[TASK TO CARRY OUT] Would you quote every entry exactly, dropping only the pictures?

Stored entries:

- - - - -

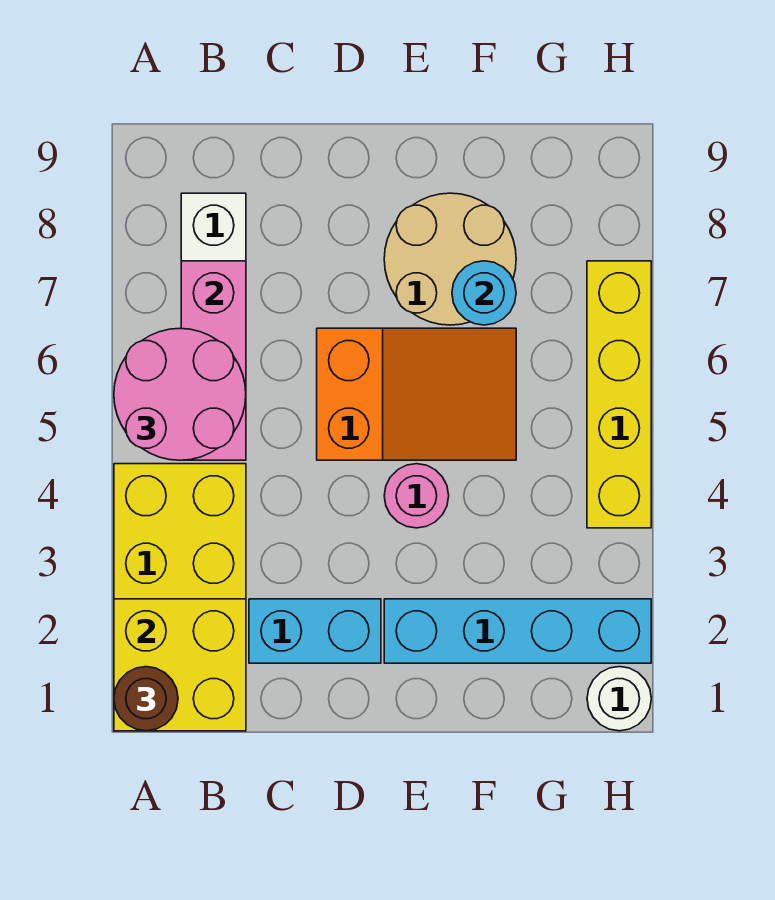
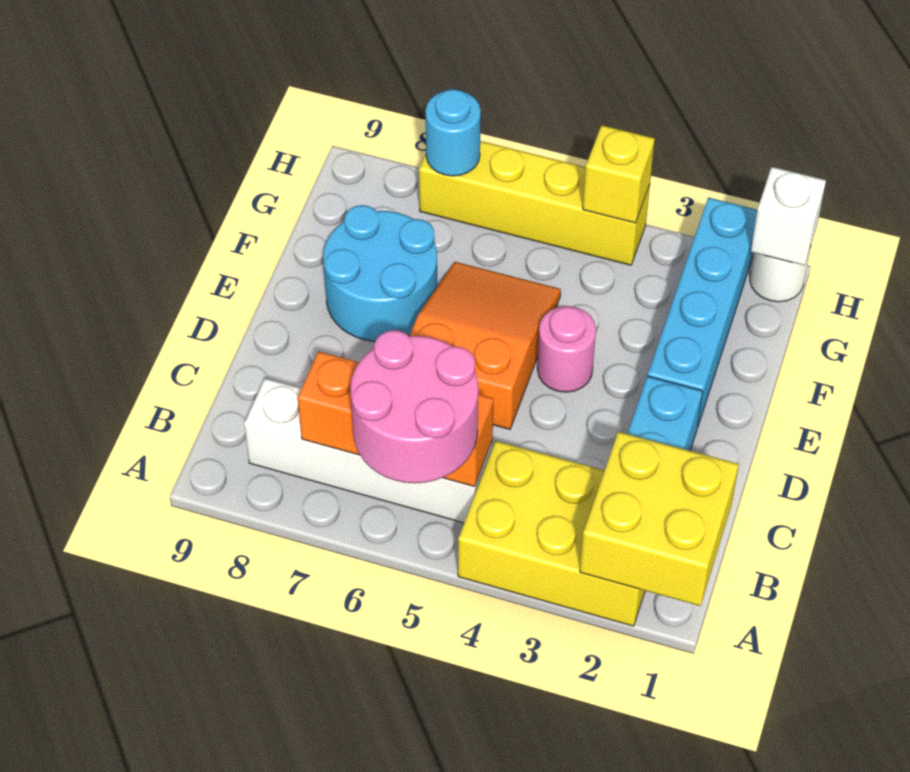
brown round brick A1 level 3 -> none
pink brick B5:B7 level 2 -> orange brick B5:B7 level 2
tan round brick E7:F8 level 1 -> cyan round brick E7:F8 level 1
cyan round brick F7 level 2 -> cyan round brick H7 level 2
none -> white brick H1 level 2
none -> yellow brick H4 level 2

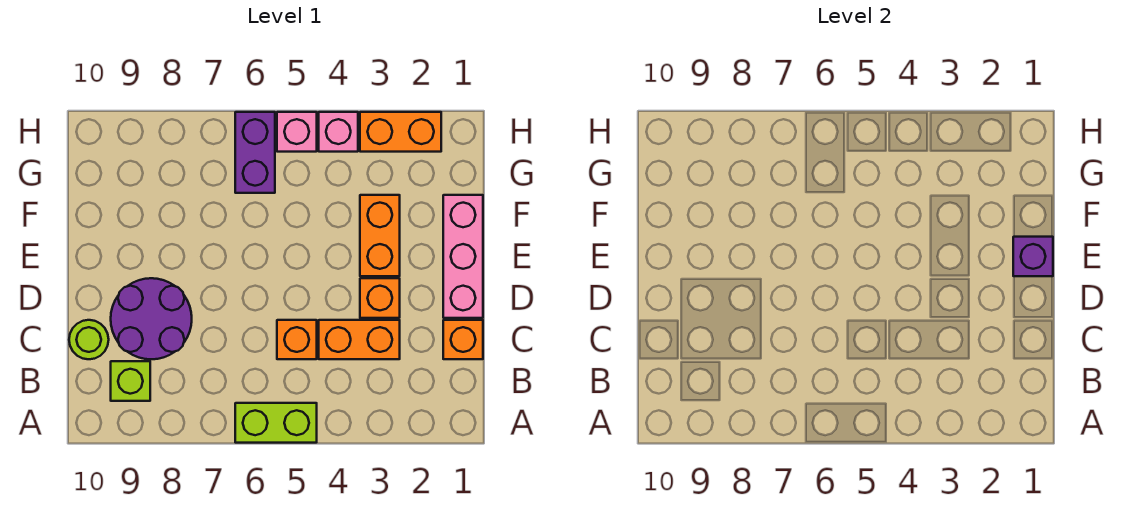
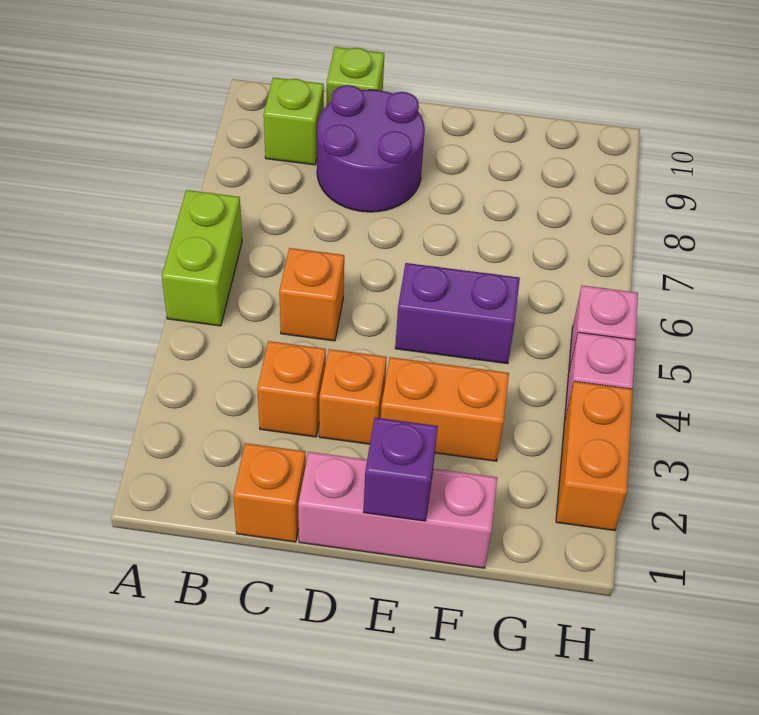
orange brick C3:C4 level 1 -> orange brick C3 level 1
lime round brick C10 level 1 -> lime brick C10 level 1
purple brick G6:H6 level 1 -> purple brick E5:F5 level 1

- - - - -

[RESPONSE BOX]
brown round brick A1 level 3 -> none
pink brick B5:B7 level 2 -> orange brick B5:B7 level 2
tan round brick E7:F8 level 1 -> cyan round brick E7:F8 level 1
cyan round brick F7 level 2 -> cyan round brick H7 level 2
none -> white brick H1 level 2
none -> yellow brick H4 level 2

orange brick C3:C4 level 1 -> orange brick C3 level 1
lime round brick C10 level 1 -> lime brick C10 level 1
purple brick G6:H6 level 1 -> purple brick E5:F5 level 1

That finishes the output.